From the line that contains "white boat: 2 -> 4" through the line that contains "brown banana: 5 -> 7", output every line of the listing below exactly and leave out all the rest.

* _Material provided_
────────────────

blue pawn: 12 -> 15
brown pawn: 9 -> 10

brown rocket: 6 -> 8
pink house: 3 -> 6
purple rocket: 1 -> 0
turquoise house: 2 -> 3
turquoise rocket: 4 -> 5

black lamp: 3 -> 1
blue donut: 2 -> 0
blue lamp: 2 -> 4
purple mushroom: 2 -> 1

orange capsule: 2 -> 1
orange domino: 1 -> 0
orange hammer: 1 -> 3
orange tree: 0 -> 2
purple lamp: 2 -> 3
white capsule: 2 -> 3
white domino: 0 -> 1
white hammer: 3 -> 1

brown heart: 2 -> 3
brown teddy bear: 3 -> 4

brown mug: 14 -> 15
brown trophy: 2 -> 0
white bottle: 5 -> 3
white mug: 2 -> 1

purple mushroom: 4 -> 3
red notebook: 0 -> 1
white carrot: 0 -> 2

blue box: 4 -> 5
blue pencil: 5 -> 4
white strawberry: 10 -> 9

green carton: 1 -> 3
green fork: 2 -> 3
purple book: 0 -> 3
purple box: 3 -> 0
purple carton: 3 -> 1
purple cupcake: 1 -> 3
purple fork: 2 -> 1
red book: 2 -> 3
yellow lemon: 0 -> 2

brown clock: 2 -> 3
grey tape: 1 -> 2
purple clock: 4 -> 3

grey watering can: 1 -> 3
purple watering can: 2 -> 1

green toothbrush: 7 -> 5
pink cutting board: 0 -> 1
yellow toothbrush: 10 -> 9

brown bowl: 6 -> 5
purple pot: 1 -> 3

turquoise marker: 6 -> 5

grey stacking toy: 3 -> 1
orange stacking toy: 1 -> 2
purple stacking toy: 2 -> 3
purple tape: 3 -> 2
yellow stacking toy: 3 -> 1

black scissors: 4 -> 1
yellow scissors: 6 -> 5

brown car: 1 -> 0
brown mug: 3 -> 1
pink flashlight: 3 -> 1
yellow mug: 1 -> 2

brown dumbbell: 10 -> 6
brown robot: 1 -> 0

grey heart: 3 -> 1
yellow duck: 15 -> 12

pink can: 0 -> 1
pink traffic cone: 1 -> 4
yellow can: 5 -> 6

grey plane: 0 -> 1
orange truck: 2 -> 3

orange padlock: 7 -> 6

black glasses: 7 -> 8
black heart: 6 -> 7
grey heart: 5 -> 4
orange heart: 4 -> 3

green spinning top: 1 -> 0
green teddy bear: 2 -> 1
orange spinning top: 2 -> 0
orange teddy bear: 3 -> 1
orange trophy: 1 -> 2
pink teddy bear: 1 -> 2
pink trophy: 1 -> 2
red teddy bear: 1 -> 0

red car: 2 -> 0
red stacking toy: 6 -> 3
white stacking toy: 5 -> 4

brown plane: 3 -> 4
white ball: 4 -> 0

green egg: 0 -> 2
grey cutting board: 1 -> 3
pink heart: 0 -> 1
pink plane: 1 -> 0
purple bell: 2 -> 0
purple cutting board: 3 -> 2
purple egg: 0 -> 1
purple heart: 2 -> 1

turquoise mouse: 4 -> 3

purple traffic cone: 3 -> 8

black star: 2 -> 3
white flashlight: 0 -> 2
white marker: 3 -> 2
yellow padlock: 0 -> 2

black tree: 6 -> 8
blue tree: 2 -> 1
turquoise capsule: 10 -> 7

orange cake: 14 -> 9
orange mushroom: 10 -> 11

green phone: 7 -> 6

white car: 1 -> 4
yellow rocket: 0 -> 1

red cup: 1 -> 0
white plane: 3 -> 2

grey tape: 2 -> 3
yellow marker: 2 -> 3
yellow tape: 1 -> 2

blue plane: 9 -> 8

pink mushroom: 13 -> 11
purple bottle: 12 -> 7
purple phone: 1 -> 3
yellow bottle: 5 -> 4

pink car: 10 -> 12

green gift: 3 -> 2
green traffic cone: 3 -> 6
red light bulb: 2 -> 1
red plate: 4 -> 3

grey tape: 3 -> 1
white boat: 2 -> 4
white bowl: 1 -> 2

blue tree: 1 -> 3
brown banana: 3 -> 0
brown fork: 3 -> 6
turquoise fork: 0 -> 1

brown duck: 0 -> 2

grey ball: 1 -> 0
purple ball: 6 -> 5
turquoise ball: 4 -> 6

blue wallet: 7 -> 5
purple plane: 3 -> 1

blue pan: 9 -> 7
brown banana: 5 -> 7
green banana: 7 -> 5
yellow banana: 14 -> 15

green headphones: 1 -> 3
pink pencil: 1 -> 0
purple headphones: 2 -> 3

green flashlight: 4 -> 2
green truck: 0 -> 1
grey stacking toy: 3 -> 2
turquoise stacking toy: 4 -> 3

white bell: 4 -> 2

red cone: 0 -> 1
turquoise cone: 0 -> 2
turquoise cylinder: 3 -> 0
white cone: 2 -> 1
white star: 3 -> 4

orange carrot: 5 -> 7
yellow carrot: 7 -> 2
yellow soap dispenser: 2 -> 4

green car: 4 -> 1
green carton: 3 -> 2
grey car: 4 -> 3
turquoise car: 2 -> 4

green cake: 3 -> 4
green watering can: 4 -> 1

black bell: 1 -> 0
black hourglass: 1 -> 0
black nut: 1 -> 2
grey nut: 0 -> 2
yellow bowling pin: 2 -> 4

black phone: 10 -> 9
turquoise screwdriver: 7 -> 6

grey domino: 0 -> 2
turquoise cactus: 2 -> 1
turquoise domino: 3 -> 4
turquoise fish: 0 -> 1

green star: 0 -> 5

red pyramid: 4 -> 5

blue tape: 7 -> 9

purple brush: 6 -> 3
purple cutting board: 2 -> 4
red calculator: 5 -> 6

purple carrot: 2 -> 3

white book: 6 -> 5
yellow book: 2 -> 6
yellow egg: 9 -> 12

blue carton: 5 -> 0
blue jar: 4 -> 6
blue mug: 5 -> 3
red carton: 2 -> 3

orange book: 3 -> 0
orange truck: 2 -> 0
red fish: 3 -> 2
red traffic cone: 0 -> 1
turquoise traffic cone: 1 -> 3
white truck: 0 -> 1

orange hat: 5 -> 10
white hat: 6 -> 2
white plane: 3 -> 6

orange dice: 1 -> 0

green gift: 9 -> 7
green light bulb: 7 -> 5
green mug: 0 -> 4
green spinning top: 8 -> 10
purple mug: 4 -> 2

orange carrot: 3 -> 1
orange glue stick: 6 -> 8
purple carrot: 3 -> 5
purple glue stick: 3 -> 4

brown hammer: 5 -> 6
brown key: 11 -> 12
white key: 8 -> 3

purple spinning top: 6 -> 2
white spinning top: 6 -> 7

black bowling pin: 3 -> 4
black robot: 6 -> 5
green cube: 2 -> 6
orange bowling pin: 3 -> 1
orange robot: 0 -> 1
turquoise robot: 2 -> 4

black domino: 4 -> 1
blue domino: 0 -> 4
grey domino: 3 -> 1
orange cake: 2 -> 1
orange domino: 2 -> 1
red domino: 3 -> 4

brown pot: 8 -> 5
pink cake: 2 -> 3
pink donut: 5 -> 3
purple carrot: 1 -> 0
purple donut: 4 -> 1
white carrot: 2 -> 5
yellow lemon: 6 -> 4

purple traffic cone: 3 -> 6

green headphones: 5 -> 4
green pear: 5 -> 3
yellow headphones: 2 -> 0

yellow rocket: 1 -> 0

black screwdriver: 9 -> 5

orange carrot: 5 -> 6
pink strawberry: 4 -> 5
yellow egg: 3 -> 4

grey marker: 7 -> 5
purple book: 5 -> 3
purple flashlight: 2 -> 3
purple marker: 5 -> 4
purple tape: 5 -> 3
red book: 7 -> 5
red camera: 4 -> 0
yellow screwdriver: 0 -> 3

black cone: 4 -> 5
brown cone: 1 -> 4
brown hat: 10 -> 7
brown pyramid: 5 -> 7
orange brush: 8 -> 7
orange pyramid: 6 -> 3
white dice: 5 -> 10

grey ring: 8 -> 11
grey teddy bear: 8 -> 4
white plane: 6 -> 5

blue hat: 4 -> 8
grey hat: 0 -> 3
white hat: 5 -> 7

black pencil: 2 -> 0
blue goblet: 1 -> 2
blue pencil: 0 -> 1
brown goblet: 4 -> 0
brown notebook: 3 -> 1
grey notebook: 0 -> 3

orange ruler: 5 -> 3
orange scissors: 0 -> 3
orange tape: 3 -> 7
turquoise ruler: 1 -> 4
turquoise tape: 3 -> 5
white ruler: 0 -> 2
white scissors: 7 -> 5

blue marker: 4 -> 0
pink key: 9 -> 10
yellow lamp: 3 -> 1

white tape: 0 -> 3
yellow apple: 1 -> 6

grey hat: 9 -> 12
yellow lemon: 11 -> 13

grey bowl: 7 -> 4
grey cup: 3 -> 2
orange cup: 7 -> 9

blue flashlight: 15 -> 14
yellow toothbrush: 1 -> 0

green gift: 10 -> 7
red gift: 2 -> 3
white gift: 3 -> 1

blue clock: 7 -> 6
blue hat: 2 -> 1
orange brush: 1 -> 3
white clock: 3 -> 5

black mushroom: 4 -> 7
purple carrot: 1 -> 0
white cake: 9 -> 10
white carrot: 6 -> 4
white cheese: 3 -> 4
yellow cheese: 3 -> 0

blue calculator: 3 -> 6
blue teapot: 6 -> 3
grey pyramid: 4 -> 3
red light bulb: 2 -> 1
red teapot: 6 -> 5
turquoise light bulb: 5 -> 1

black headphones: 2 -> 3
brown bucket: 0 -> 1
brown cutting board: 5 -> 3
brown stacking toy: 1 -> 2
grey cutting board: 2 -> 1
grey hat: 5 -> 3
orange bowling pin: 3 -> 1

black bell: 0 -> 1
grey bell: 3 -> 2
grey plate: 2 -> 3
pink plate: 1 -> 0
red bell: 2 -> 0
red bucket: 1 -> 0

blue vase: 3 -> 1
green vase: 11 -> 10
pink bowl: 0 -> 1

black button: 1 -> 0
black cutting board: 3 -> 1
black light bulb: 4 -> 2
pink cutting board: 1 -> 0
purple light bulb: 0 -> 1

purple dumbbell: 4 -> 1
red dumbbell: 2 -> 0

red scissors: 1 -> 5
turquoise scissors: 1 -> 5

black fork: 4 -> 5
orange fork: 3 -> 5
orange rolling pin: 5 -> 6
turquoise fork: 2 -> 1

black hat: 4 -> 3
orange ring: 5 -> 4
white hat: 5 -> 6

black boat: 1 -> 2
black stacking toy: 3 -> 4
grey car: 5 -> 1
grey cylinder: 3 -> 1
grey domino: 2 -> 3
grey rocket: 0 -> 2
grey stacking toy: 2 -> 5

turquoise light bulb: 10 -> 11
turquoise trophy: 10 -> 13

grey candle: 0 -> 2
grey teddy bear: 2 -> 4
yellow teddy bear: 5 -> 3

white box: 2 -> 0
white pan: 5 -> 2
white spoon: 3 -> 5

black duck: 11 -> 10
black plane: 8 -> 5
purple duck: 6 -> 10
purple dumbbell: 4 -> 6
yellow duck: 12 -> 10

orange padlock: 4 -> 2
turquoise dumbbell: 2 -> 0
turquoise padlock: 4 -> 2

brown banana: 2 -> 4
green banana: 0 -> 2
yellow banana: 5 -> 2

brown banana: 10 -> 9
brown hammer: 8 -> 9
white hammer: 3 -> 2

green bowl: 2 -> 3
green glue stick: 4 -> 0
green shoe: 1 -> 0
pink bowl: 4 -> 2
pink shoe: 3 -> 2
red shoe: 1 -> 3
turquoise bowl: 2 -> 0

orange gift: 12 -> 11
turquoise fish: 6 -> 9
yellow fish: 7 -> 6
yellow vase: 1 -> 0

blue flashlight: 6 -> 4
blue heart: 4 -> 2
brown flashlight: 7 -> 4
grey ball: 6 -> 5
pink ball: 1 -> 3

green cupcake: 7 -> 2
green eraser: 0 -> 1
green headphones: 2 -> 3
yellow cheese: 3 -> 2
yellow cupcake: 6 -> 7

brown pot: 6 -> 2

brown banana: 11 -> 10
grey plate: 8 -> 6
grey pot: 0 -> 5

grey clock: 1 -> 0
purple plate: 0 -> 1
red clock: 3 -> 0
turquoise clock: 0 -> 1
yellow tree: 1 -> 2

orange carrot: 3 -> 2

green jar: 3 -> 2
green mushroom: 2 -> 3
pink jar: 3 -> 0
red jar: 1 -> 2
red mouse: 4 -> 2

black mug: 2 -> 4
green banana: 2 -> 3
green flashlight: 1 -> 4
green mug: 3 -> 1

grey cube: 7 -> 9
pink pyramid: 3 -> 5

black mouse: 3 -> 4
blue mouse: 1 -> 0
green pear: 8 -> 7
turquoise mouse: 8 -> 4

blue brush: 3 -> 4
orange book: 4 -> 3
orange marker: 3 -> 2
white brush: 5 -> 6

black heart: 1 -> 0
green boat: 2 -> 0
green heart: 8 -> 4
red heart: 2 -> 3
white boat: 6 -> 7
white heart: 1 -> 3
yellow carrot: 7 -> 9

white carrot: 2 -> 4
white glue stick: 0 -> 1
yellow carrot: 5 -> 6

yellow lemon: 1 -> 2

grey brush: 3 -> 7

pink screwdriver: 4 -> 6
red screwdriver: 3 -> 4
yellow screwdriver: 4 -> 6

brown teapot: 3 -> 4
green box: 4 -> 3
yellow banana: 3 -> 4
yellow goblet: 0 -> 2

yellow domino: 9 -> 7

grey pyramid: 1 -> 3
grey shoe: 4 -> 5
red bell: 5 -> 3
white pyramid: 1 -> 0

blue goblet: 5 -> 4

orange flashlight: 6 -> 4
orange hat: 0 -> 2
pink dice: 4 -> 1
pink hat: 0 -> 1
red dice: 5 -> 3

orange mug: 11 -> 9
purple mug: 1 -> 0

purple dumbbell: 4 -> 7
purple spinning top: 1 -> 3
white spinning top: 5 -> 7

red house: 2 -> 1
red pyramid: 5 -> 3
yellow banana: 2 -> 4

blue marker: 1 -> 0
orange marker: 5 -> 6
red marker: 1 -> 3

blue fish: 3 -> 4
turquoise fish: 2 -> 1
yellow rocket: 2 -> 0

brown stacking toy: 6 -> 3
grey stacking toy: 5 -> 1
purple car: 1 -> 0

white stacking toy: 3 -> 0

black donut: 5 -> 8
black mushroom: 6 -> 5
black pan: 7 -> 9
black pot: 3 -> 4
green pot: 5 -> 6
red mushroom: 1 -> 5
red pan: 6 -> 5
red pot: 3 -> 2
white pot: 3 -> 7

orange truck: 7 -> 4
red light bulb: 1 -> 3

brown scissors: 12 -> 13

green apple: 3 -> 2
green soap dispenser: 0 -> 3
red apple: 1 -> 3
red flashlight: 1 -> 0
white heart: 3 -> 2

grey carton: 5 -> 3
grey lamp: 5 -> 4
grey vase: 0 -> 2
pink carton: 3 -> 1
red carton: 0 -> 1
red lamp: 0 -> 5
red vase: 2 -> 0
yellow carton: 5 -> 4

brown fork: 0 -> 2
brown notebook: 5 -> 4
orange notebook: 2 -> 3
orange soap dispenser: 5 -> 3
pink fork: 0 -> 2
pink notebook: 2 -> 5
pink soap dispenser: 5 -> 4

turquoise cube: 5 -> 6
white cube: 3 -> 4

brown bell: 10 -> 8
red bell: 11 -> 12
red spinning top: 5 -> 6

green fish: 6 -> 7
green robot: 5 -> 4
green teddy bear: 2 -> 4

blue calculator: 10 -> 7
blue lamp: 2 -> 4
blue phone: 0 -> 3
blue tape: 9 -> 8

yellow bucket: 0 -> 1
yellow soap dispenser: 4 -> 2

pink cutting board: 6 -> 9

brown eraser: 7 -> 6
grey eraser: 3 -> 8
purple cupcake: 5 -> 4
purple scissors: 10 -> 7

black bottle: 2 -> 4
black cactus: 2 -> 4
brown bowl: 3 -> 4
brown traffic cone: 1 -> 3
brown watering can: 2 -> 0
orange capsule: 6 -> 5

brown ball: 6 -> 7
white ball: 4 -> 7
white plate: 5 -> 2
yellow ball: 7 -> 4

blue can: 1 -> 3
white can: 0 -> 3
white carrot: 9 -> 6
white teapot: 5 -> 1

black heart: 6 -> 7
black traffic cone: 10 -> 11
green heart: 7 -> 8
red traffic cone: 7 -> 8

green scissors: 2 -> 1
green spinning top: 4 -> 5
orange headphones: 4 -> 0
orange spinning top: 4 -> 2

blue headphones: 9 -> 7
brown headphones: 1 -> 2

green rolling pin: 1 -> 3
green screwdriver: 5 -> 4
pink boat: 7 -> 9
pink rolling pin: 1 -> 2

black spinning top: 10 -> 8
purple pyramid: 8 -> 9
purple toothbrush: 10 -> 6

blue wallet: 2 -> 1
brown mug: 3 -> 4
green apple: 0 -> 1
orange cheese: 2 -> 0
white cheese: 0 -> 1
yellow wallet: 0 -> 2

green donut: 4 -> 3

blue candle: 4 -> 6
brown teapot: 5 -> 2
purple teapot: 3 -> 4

────────────────

* _Problem solution_
white boat: 2 -> 4
white bowl: 1 -> 2

blue tree: 1 -> 3
brown banana: 3 -> 0
brown fork: 3 -> 6
turquoise fork: 0 -> 1

brown duck: 0 -> 2

grey ball: 1 -> 0
purple ball: 6 -> 5
turquoise ball: 4 -> 6

blue wallet: 7 -> 5
purple plane: 3 -> 1

blue pan: 9 -> 7
brown banana: 5 -> 7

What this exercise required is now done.